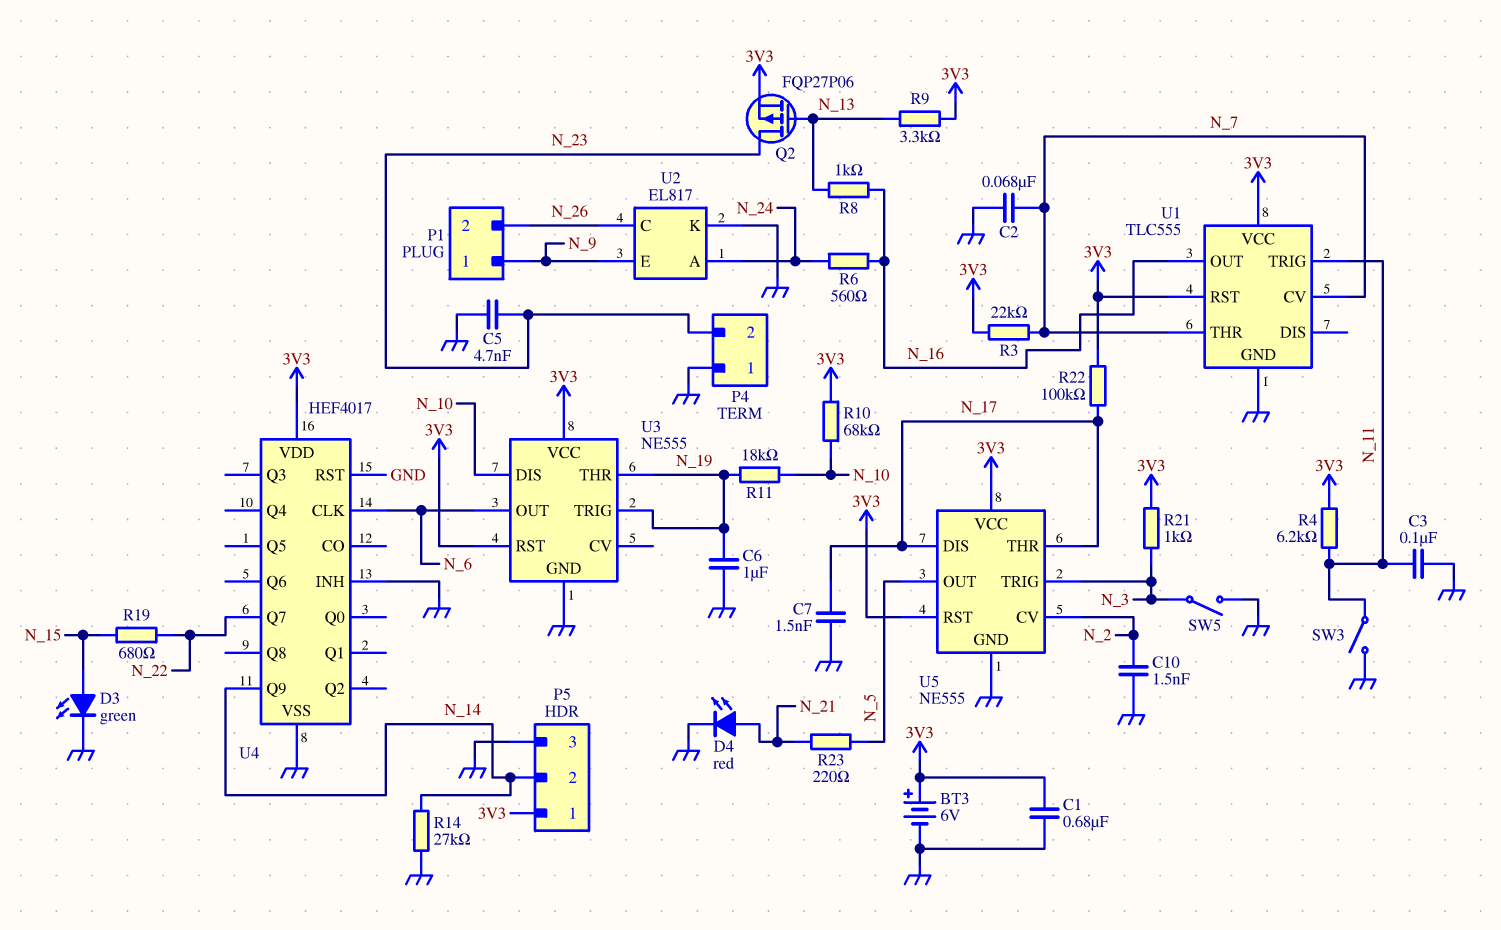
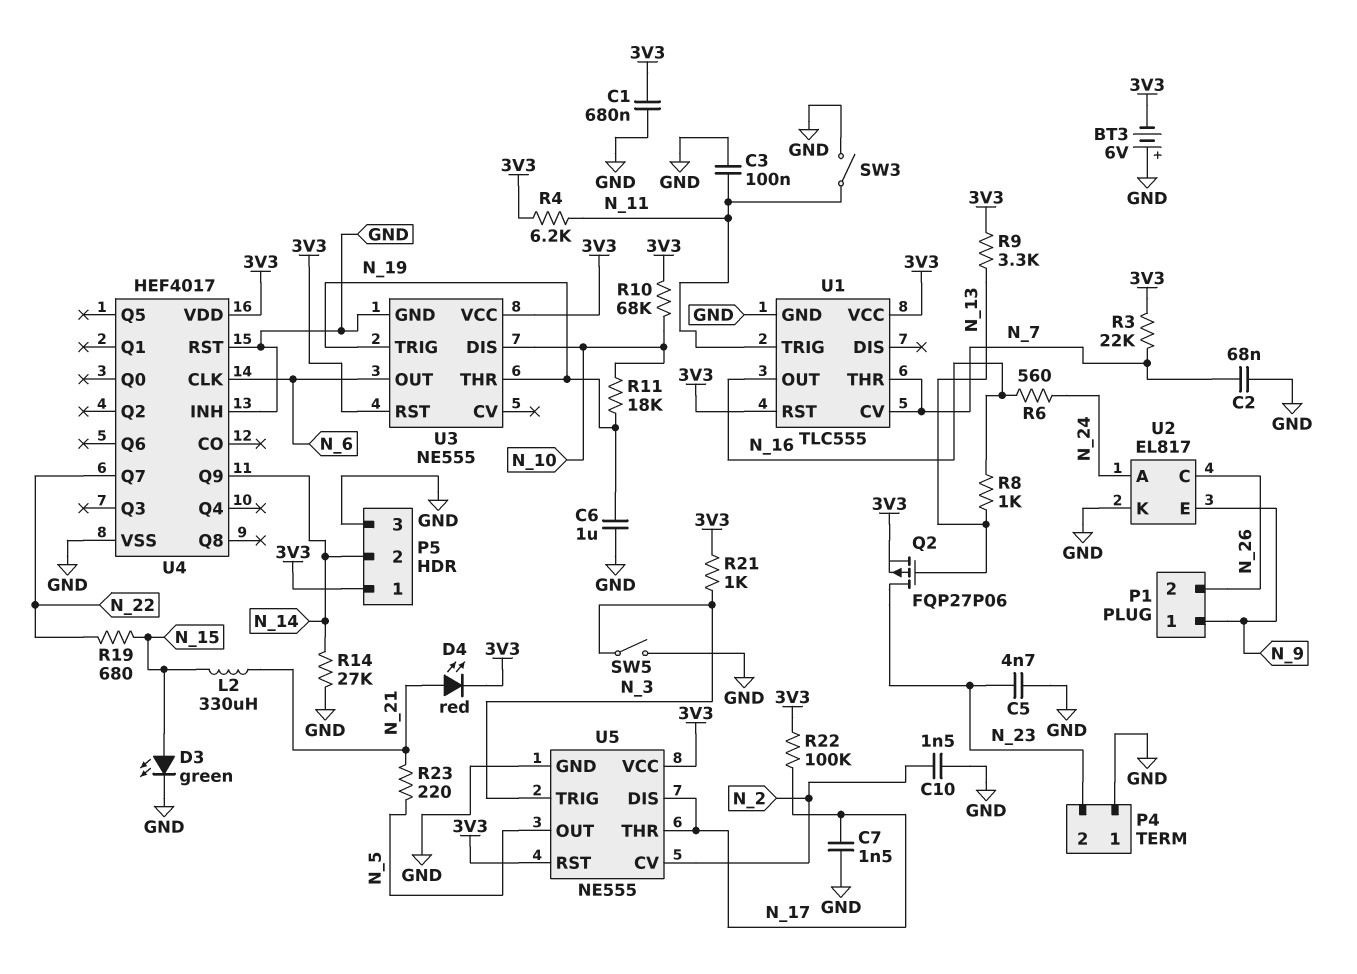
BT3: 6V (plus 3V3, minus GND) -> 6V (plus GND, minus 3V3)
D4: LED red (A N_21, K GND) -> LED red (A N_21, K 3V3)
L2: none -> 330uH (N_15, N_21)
...
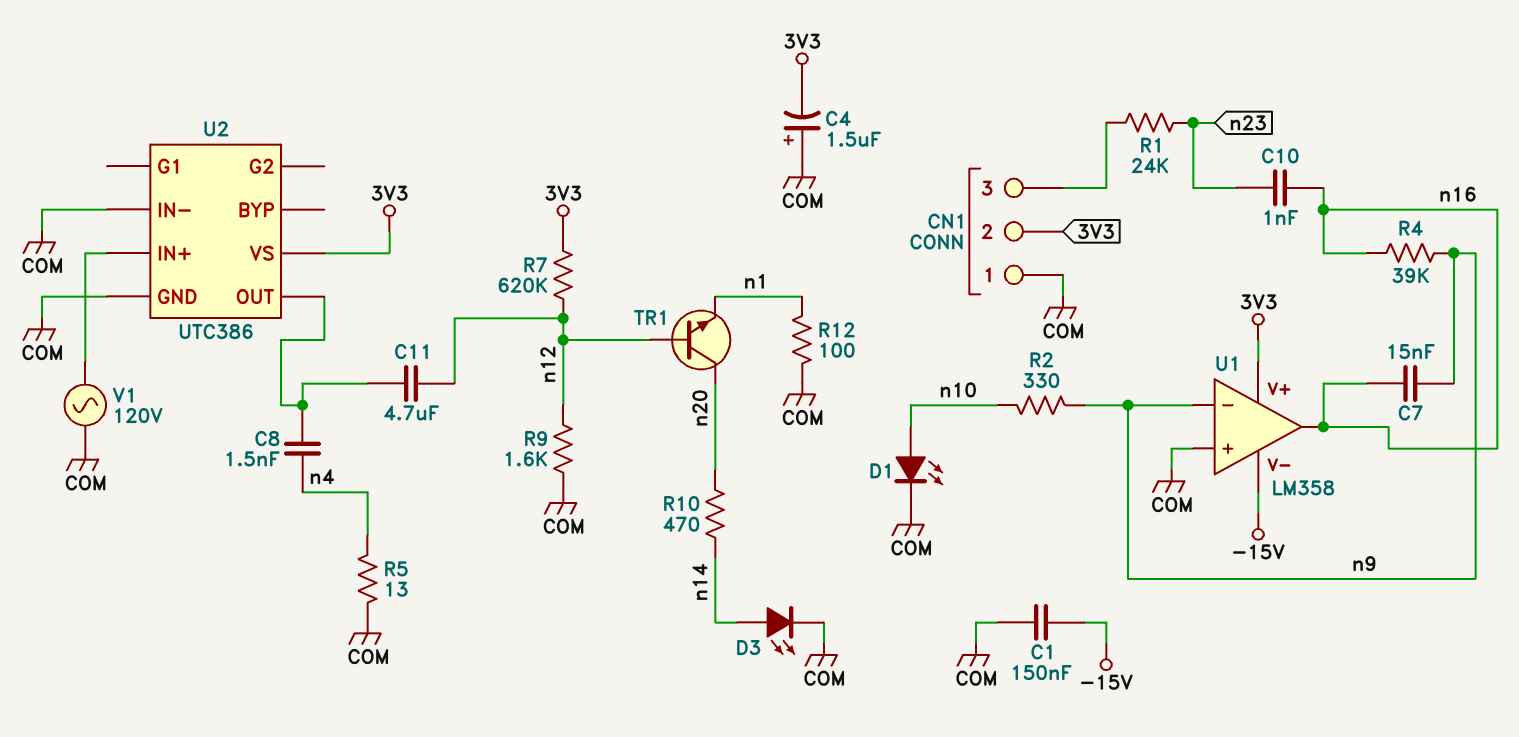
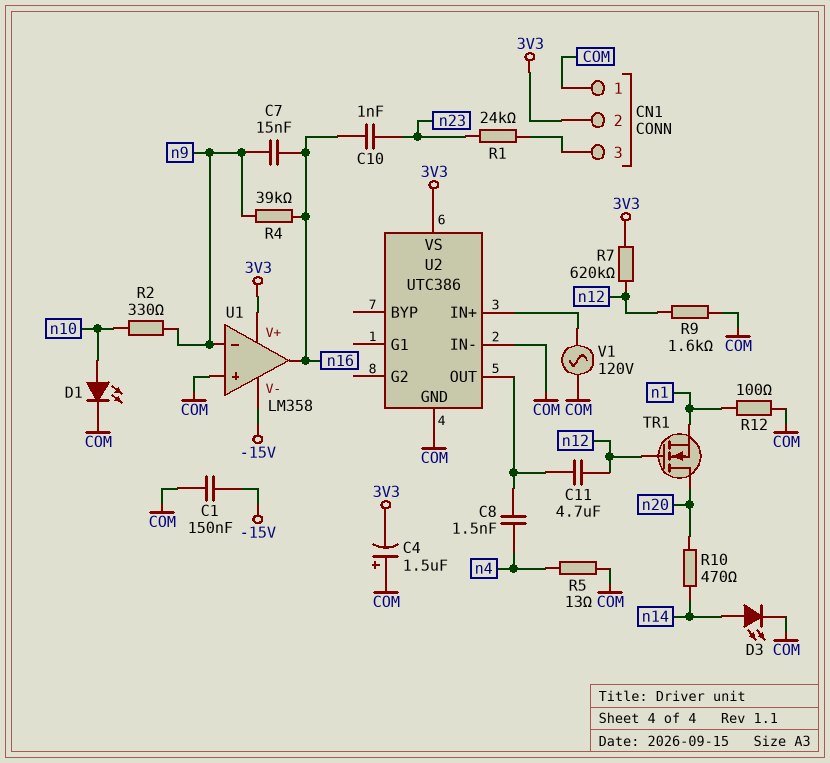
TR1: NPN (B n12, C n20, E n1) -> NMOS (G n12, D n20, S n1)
--
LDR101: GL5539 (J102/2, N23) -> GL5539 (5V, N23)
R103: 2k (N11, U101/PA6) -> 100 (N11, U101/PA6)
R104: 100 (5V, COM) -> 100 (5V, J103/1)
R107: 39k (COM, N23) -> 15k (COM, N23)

**Exercise instructions**
Using the listing above, return word for word each line from the one that has "D4: LED red" through the one that has "L2: none -> 330uH (N_15, N_21)", and no line outside that range.

**Response area**
D4: LED red (A N_21, K GND) -> LED red (A N_21, K 3V3)
L2: none -> 330uH (N_15, N_21)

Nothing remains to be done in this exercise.